▶ THE DATA
---

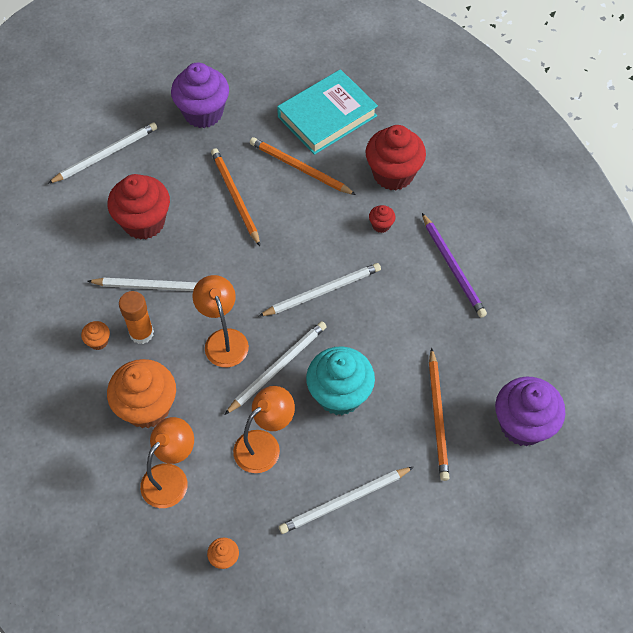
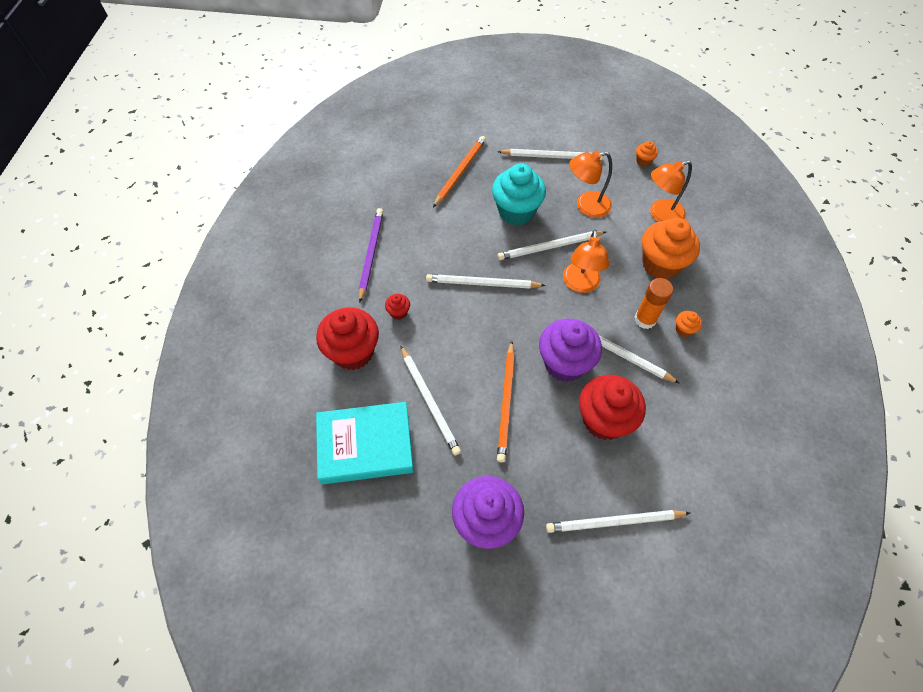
camera: 150 degrees left, 0 degrees up
(300, 168) = (429, 401): orange pencil -> white pencil
(523, 425) = (411, 145): purple cupcake -> purple cupcake (565, 363)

---

▶ YOUR TASK
Copy out every line of the material above precisely, omitting the pictures.

▶ TASK OUTPUT
camera: 150 degrees left, 0 degrees up
(300, 168) = (429, 401): orange pencil -> white pencil
(523, 425) = (411, 145): purple cupcake -> purple cupcake (565, 363)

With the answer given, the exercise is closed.